[Extracted information — start]
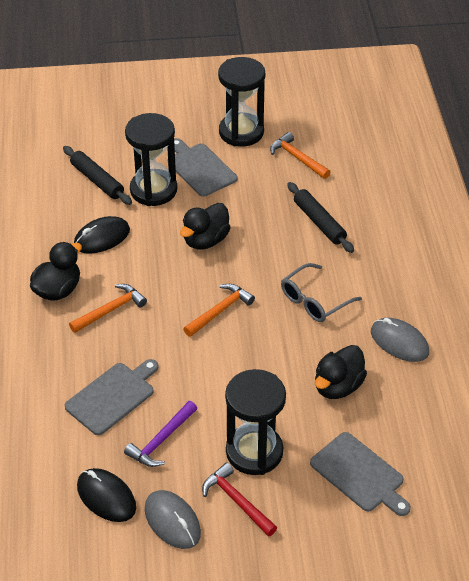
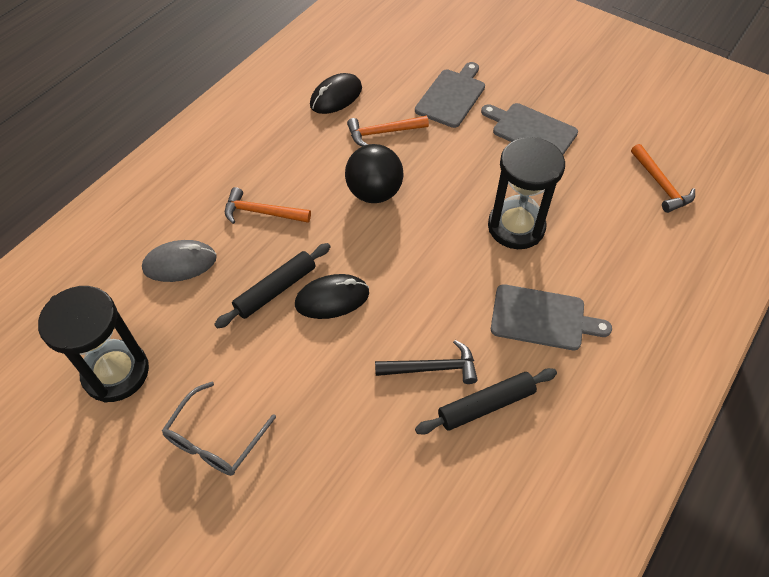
black ball: 0 -> 1
black duck: 3 -> 0
black hammer: 0 -> 1
black hourglass: 3 -> 2
grey mouse: 2 -> 1
purple hammer: 1 -> 0
red hammer: 1 -> 0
[Extracted information — finish]
[Work required] Nothing but the lines from the one with "black hourglass: 3 -> 2" through the final line of the data above should be output, exactly as written.

[Written reply]
black hourglass: 3 -> 2
grey mouse: 2 -> 1
purple hammer: 1 -> 0
red hammer: 1 -> 0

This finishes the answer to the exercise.